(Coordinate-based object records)
Start of Block
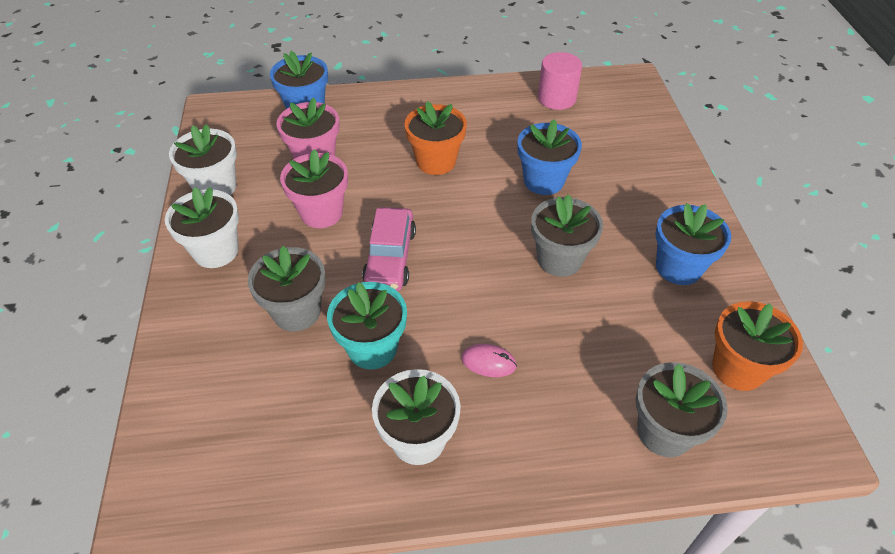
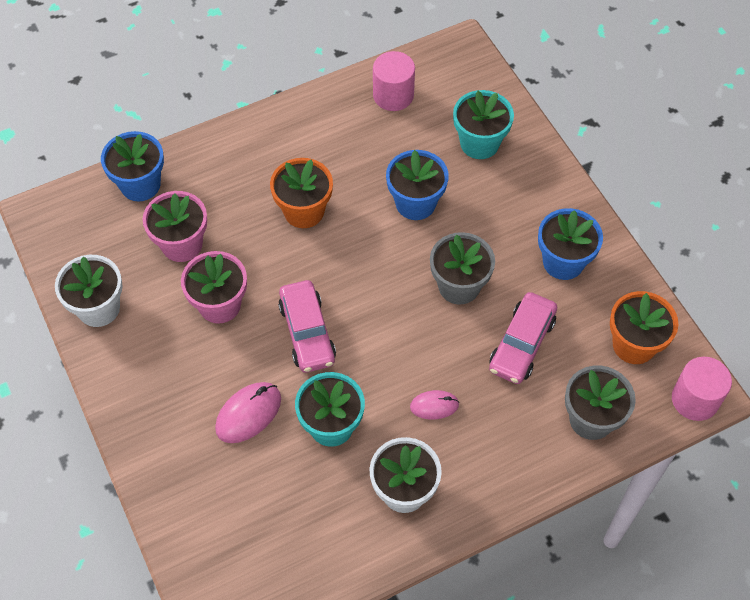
camera: 20 degrees left, 10 degrees up
white flower pot [165,187,239,268] -> none
grey flower pot [248,246,326,331] -> pink mouse [215,382,281,443]
none -> turquoise flower pot [453,90,514,159]
none -> pink car [489,292,557,384]
none -> pink cylinder [672,357,732,421]

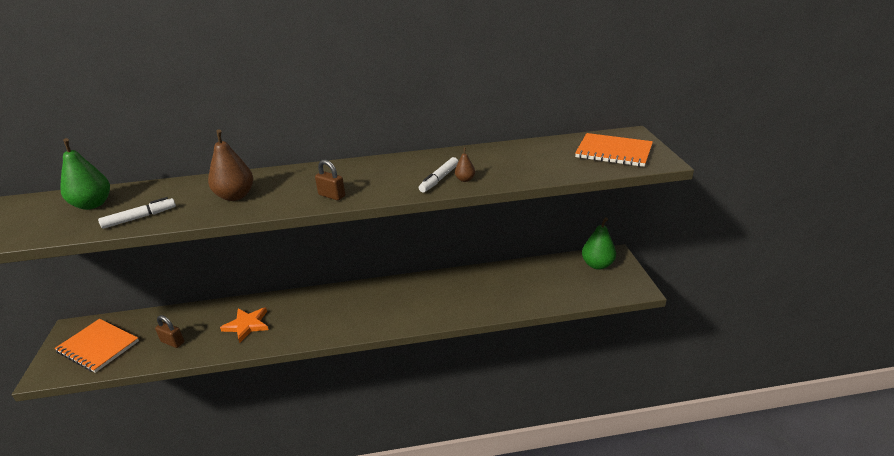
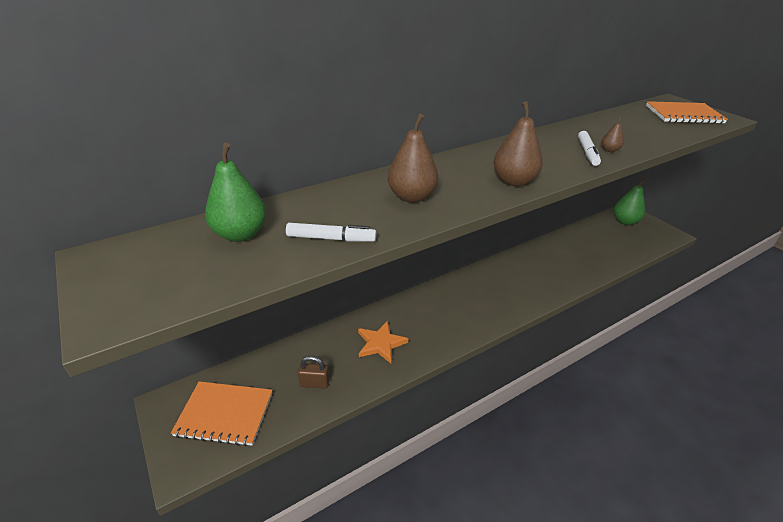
camera: 25 degrees left, 5 degrees up
white marker [98,197,176,229] -> white marker turned 60 degrees clockwise [286,223,376,241]
brown padlock [315,160,345,200] -> brown pear [493,101,543,186]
End of Block
*WORK ITEM:*
The records are to be retyped in full and exactly, with no image carried over.

*EXERCISE OUTPUT:*
camera: 20 degrees left, 10 degrees up
white flower pot [165,187,239,268] -> none
grey flower pot [248,246,326,331] -> pink mouse [215,382,281,443]
none -> turquoise flower pot [453,90,514,159]
none -> pink car [489,292,557,384]
none -> pink cylinder [672,357,732,421]

camera: 25 degrees left, 5 degrees up
white marker [98,197,176,229] -> white marker turned 60 degrees clockwise [286,223,376,241]
brown padlock [315,160,345,200] -> brown pear [493,101,543,186]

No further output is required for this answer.